*** Opening EXERCISE MATERIAL ***
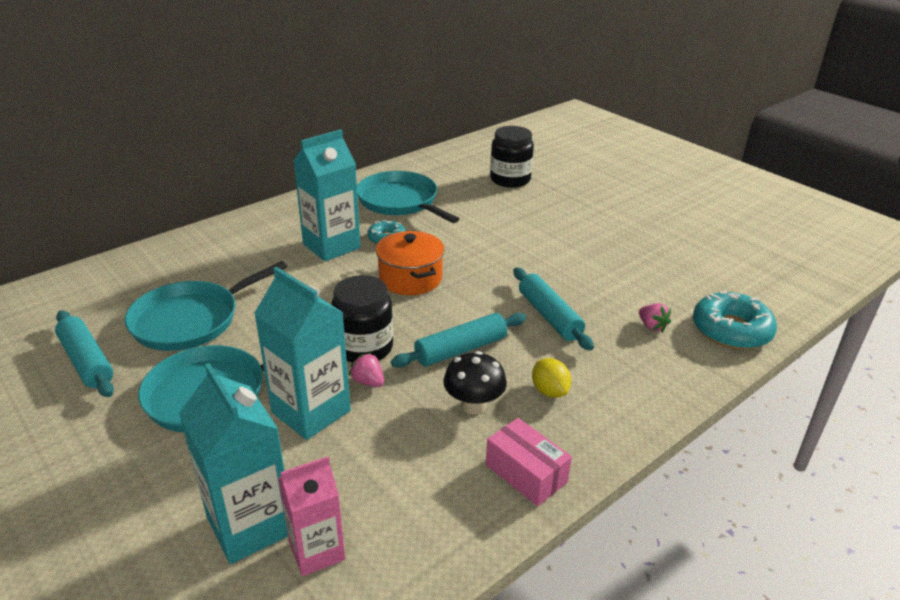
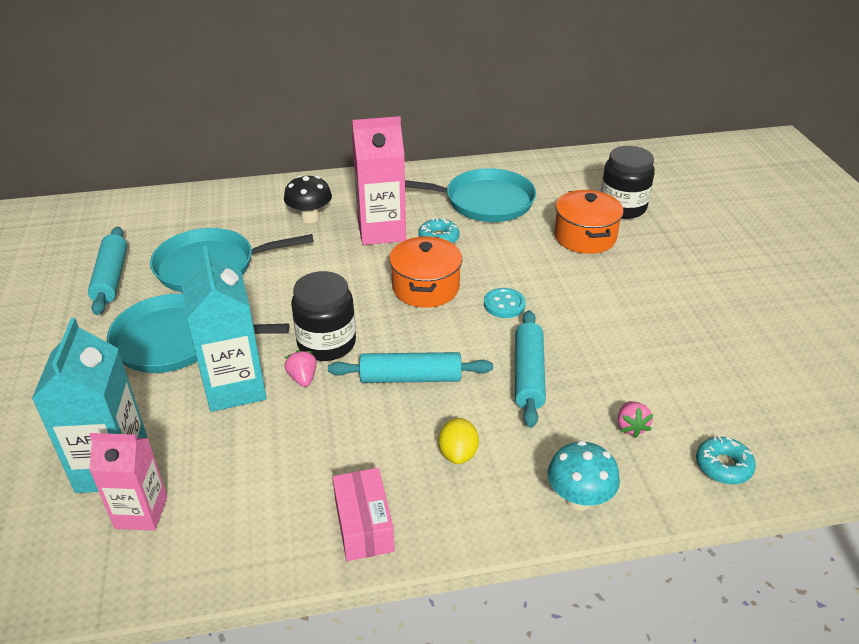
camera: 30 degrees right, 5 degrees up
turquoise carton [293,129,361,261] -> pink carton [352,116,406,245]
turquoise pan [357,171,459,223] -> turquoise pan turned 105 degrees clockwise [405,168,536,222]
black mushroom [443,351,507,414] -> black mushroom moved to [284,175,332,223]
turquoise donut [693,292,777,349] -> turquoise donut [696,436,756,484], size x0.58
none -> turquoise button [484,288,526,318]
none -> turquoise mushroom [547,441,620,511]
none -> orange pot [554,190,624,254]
*** Closing EXERCISE MATERIAL ***
**ACTIVITY**
Your copy should restate every record word for word and contain no pictures.

**ANSWER**
camera: 30 degrees right, 5 degrees up
turquoise carton [293,129,361,261] -> pink carton [352,116,406,245]
turquoise pan [357,171,459,223] -> turquoise pan turned 105 degrees clockwise [405,168,536,222]
black mushroom [443,351,507,414] -> black mushroom moved to [284,175,332,223]
turquoise donut [693,292,777,349] -> turquoise donut [696,436,756,484], size x0.58
none -> turquoise button [484,288,526,318]
none -> turquoise mushroom [547,441,620,511]
none -> orange pot [554,190,624,254]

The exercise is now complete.